### Data for review
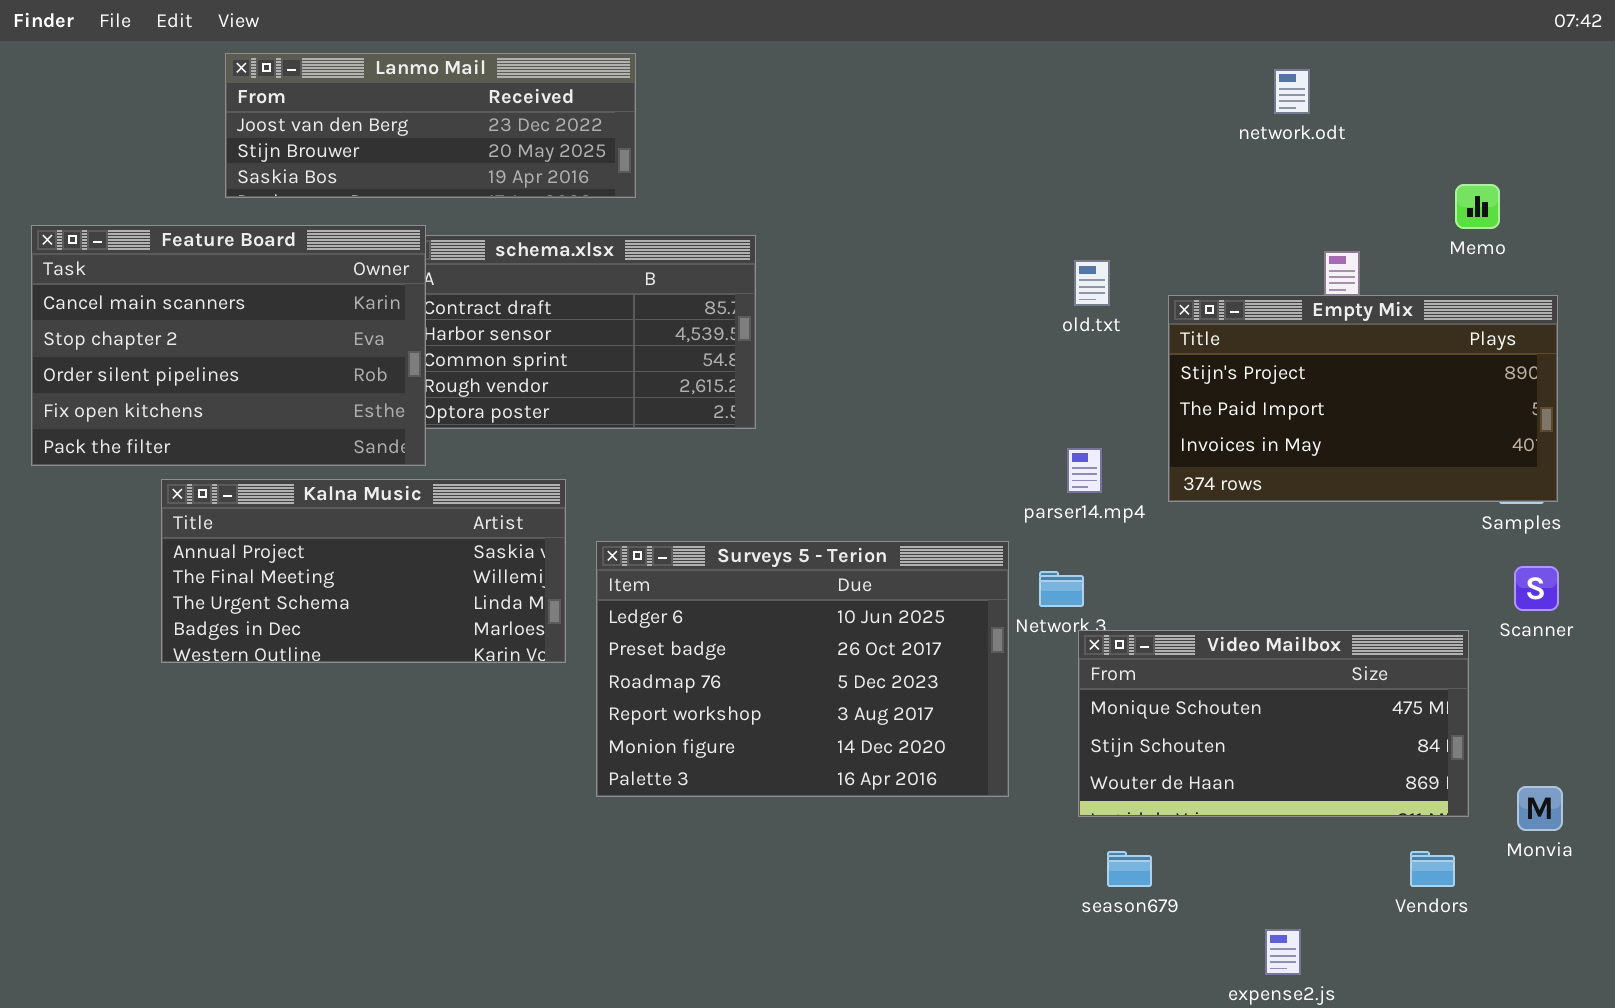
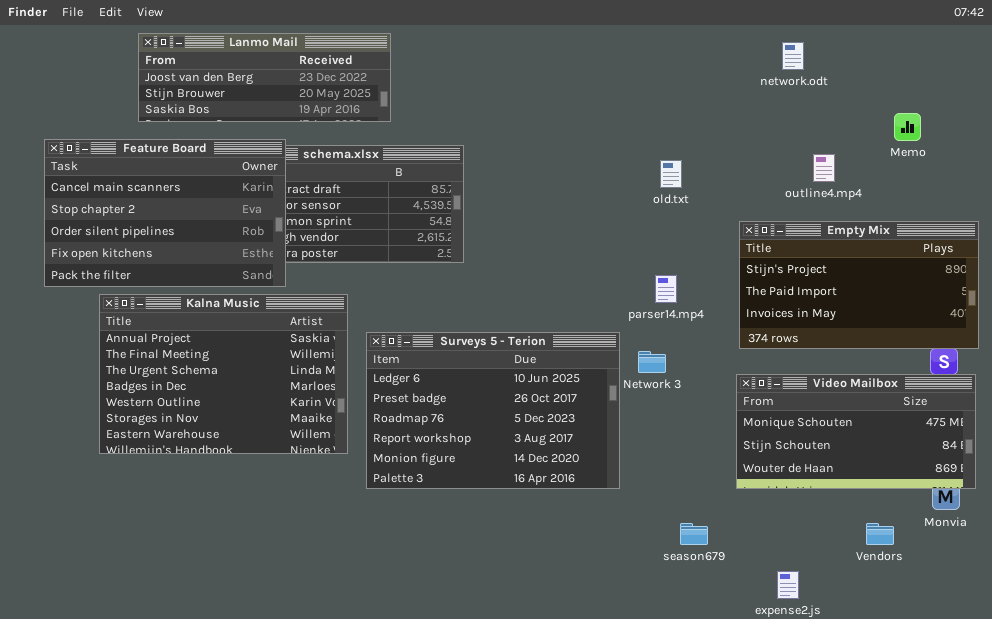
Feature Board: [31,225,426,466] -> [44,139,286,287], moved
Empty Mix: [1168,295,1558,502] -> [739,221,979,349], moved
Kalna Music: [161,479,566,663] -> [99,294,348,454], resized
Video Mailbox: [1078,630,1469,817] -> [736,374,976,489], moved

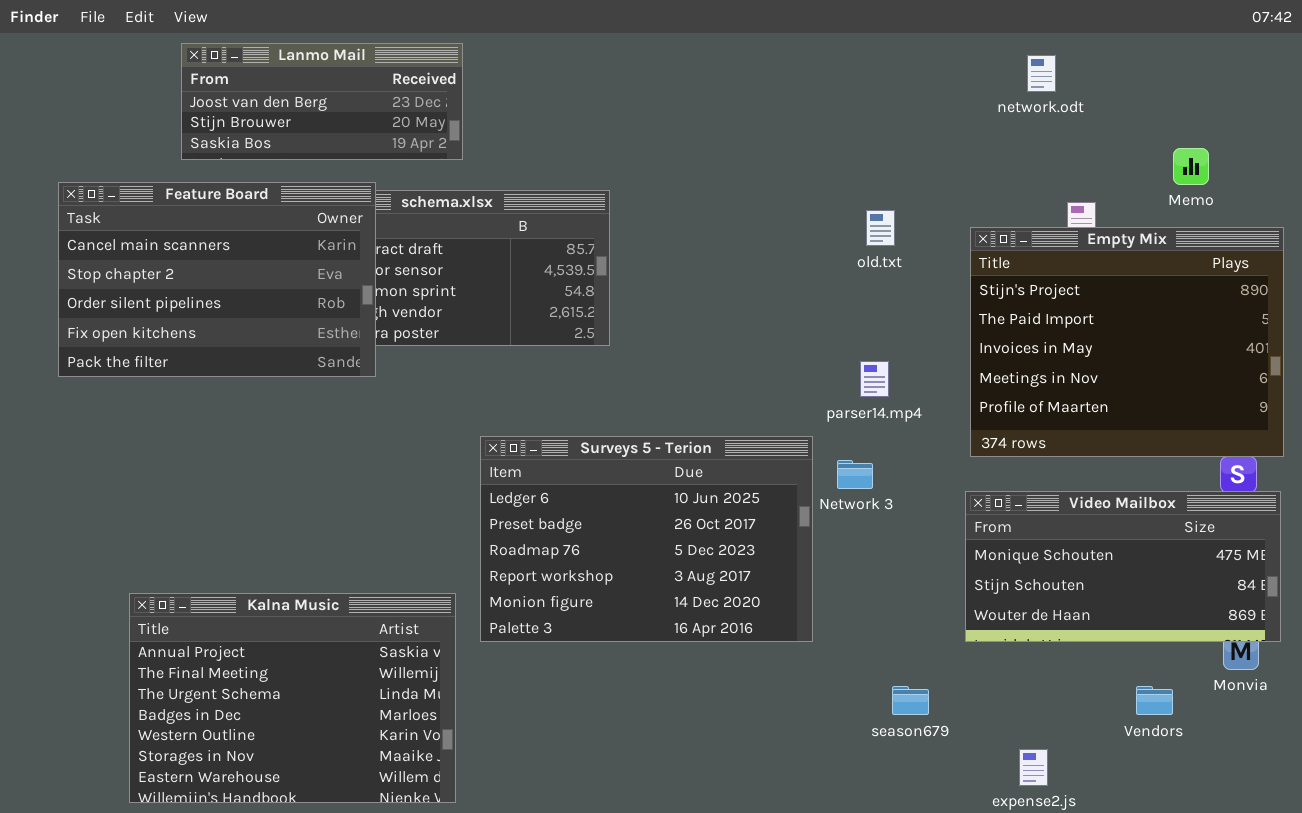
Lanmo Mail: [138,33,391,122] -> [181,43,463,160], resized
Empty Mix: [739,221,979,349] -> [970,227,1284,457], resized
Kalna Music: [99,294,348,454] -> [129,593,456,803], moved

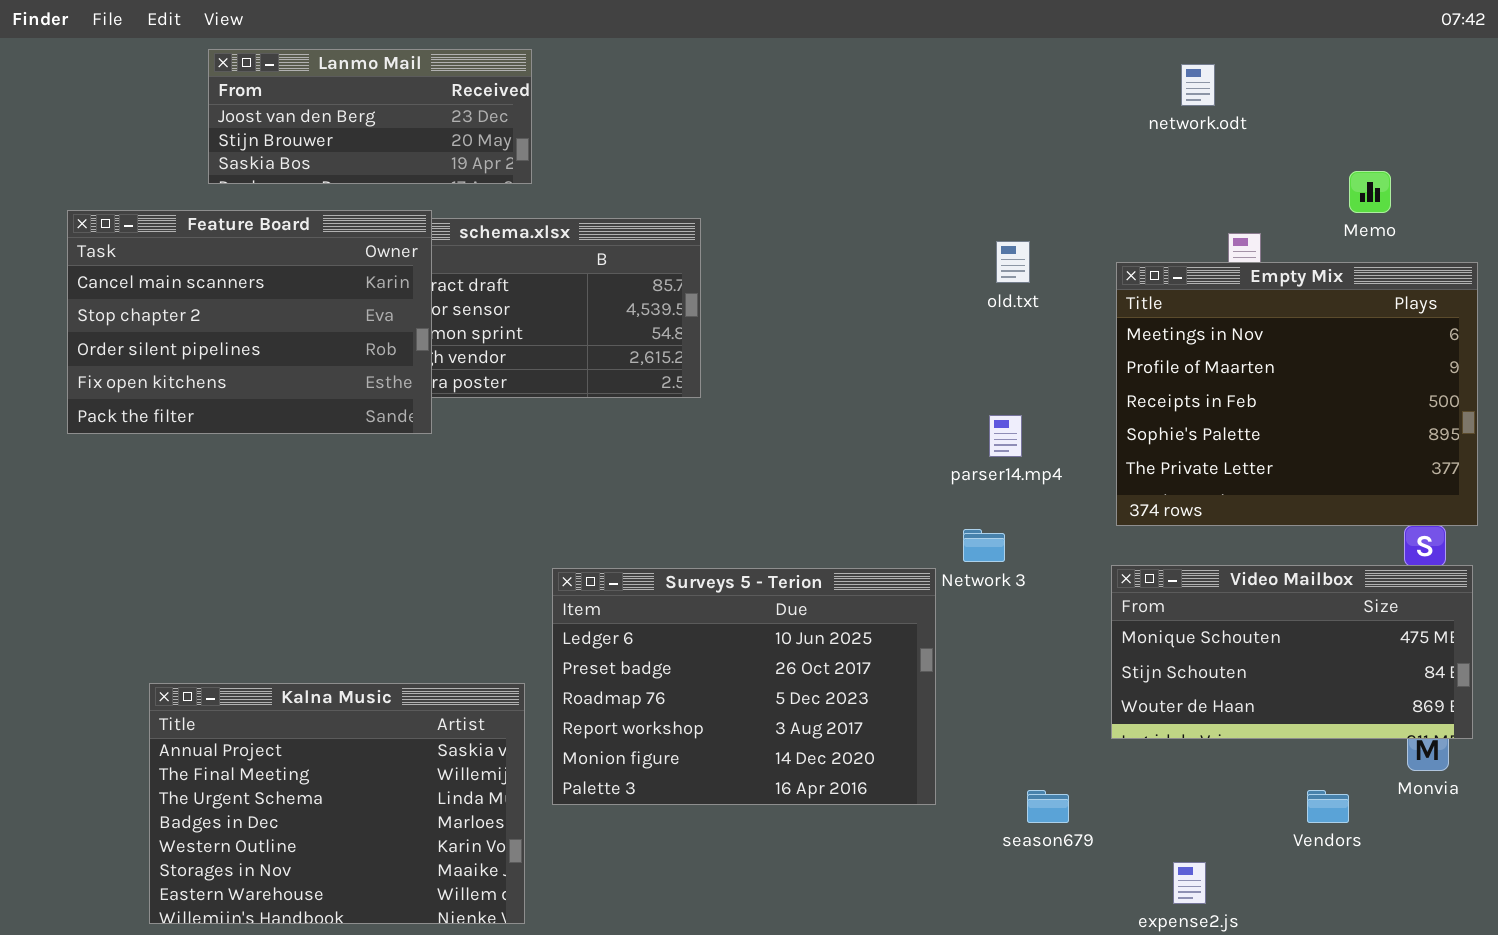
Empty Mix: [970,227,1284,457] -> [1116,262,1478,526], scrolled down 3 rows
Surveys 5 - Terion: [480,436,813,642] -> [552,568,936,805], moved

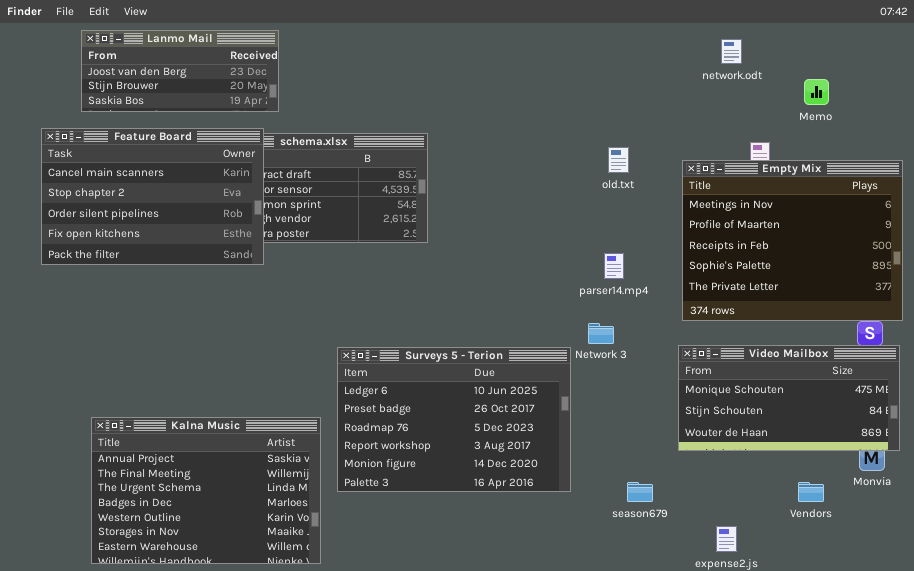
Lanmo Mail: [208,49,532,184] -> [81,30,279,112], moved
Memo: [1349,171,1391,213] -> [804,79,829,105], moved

...

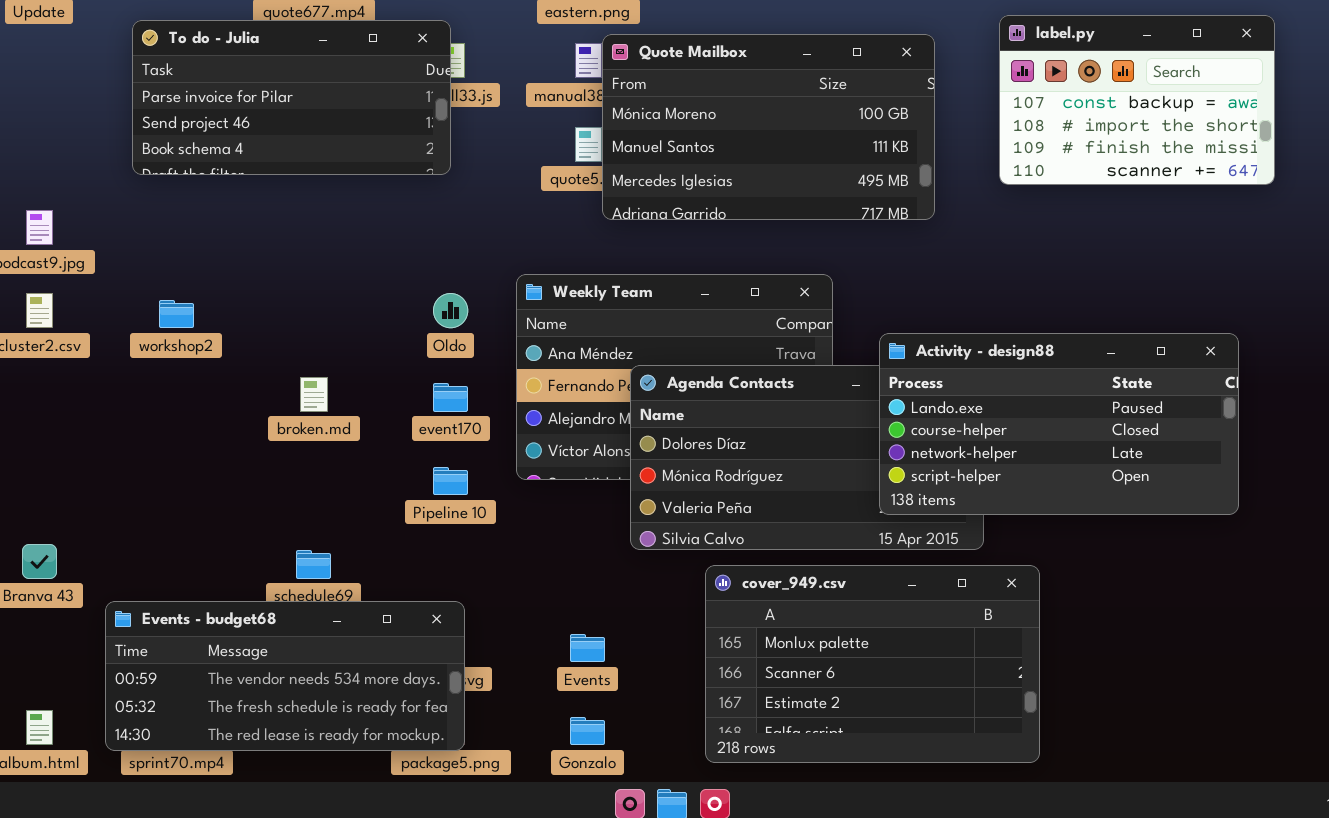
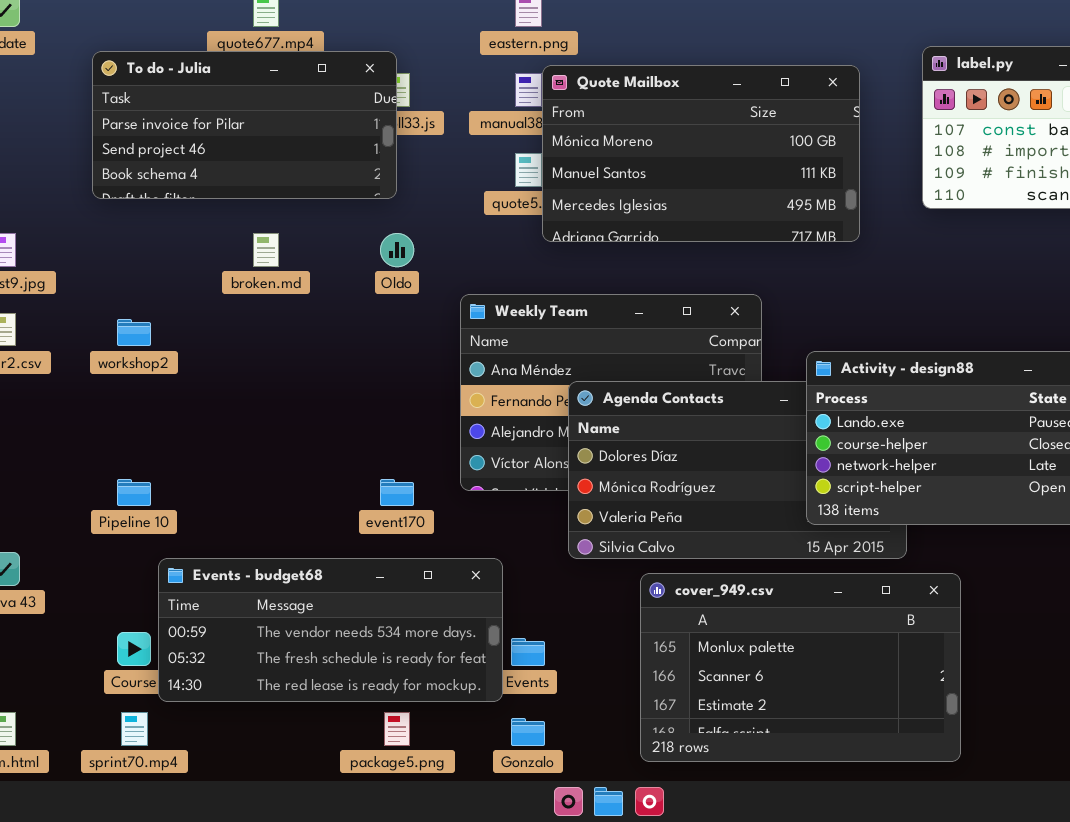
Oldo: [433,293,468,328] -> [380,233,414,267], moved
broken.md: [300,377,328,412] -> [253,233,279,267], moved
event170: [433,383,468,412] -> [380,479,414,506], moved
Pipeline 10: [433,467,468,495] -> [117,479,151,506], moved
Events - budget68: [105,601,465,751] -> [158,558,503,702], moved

### What you will do
In the entries above, find the line that contains "Kalna Music: [161,479,566,663]" and the line that contains "Empty Mix: [739,221,979,349]". Reproduce exactly those two lines and every line between them, but not the pictures.

### Task solution
Kalna Music: [161,479,566,663] -> [99,294,348,454], resized
Video Mailbox: [1078,630,1469,817] -> [736,374,976,489], moved

Lanmo Mail: [138,33,391,122] -> [181,43,463,160], resized
Empty Mix: [739,221,979,349] -> [970,227,1284,457], resized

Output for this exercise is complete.